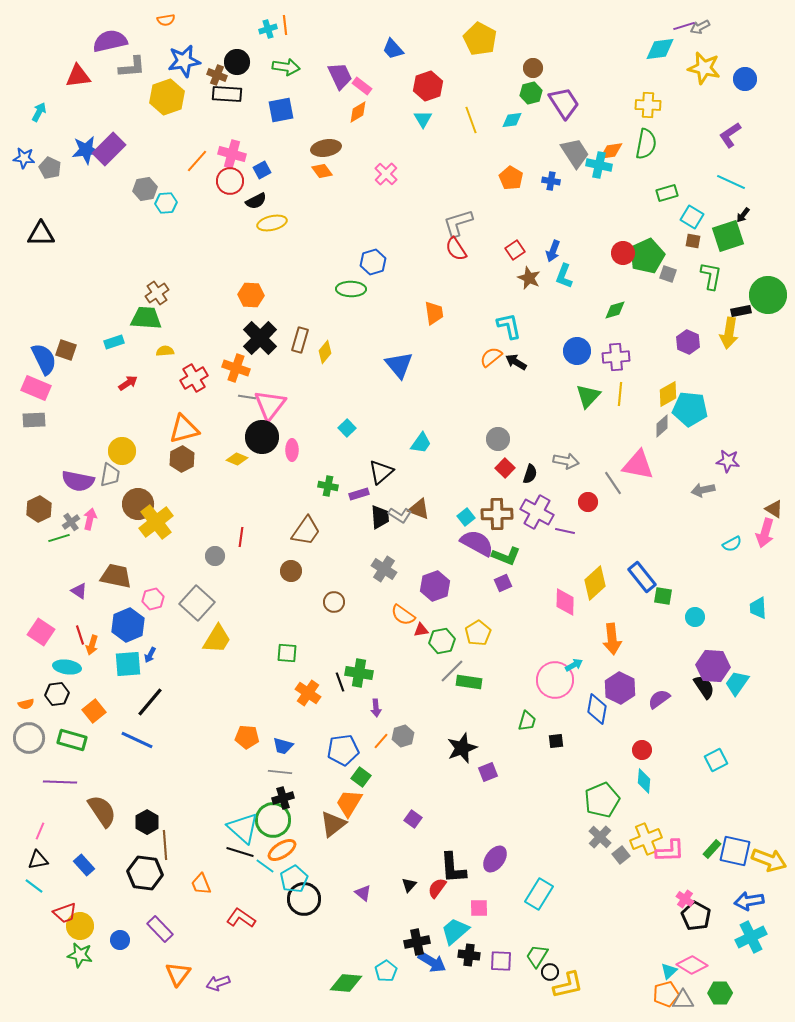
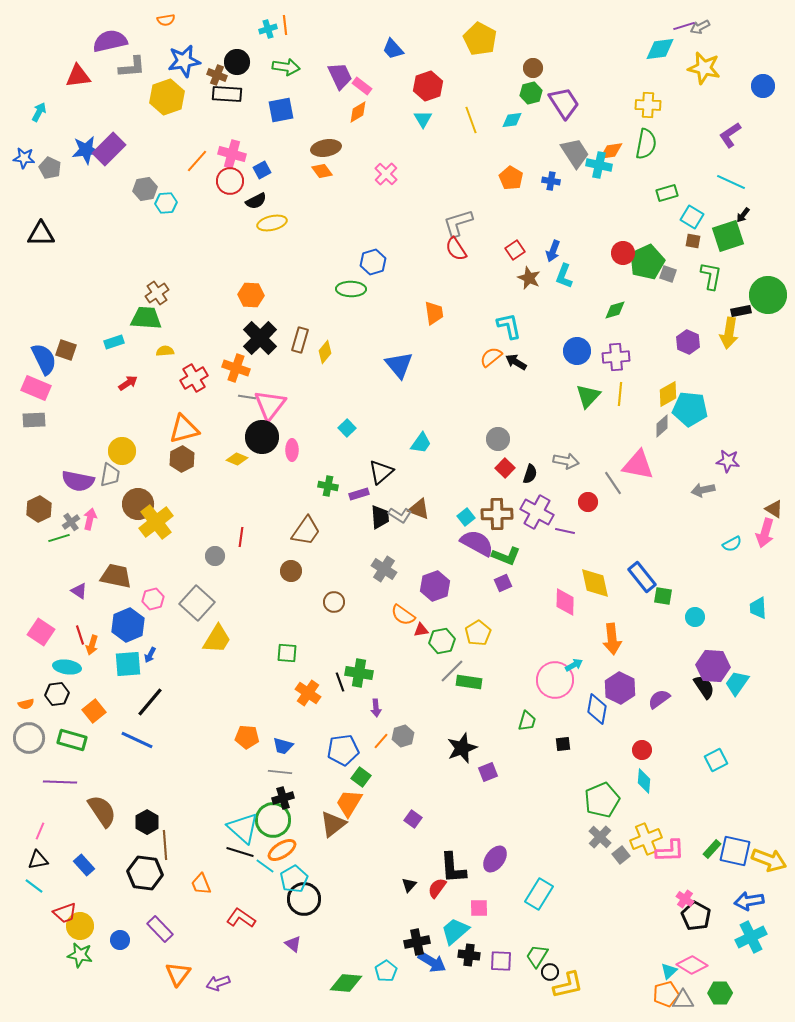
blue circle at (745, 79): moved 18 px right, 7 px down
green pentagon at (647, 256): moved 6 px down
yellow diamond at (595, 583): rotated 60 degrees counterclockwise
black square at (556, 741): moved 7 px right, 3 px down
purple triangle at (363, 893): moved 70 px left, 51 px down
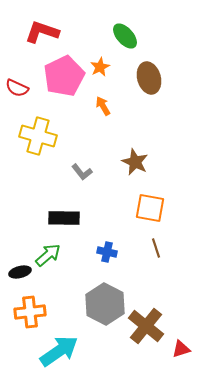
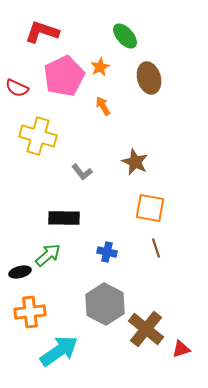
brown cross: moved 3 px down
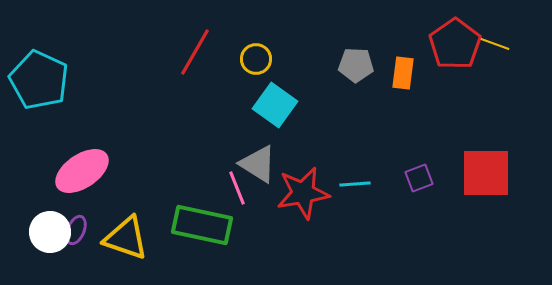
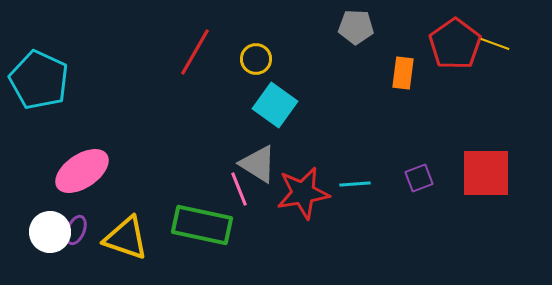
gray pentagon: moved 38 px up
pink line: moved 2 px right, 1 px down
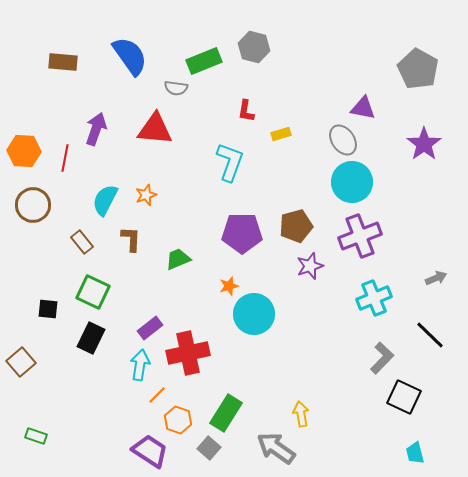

________________________________________

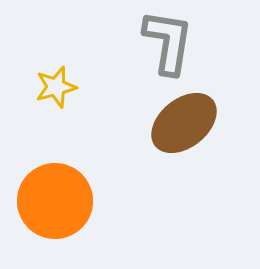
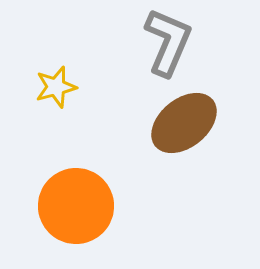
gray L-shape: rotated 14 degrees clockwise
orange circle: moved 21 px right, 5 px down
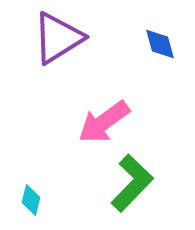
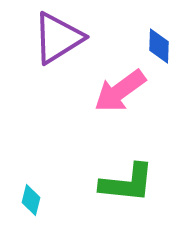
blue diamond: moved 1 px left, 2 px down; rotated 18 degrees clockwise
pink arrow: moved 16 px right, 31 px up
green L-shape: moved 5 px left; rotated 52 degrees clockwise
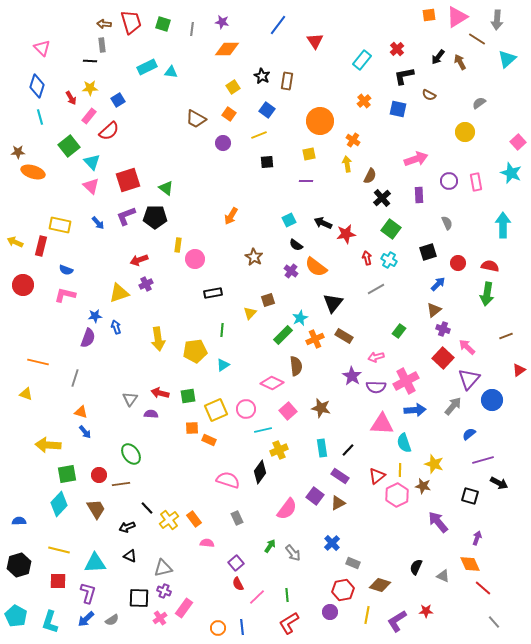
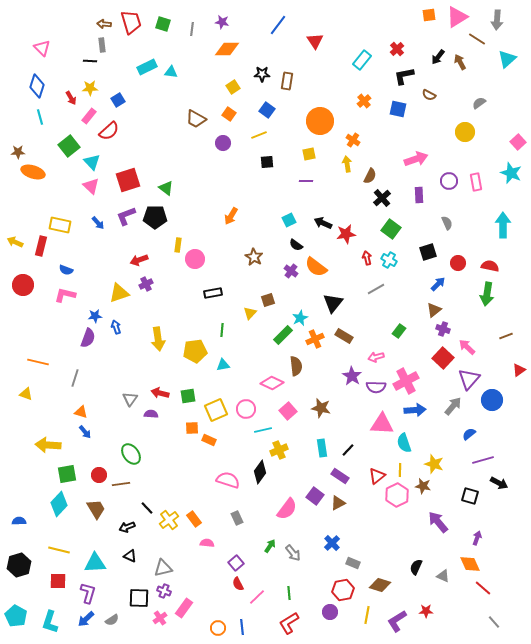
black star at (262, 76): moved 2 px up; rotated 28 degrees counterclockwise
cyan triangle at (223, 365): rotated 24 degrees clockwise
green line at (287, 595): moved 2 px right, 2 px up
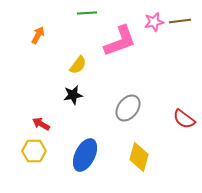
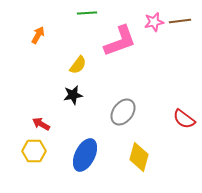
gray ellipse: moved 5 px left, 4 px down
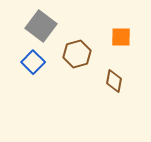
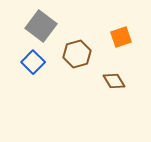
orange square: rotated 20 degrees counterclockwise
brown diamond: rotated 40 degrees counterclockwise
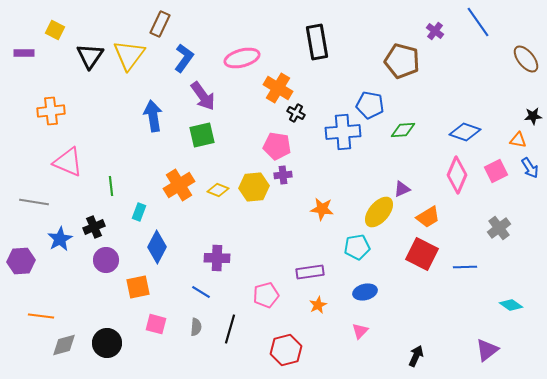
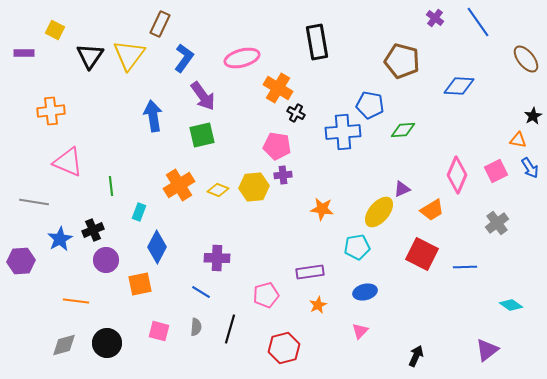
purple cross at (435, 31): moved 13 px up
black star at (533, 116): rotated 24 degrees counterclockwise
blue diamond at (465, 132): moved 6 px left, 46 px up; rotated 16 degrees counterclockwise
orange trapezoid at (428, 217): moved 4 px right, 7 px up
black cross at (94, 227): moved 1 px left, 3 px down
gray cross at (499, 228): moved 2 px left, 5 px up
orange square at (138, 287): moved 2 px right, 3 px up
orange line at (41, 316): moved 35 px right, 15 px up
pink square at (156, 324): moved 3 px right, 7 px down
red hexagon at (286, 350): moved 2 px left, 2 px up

________________________________________

Reproduce exactly, with no pictures, the lines above from the one holding "blue circle at" to the one holding "pink line: moved 2 px right, 1 px down", inclusive.

blue circle at (745, 79): moved 18 px right, 7 px down
green pentagon at (647, 256): moved 6 px down
yellow diamond at (595, 583): rotated 60 degrees counterclockwise
black square at (556, 741): moved 7 px right, 3 px down
purple triangle at (363, 893): moved 70 px left, 51 px down
brown cross: moved 3 px down
gray pentagon: moved 38 px up
pink line: moved 2 px right, 1 px down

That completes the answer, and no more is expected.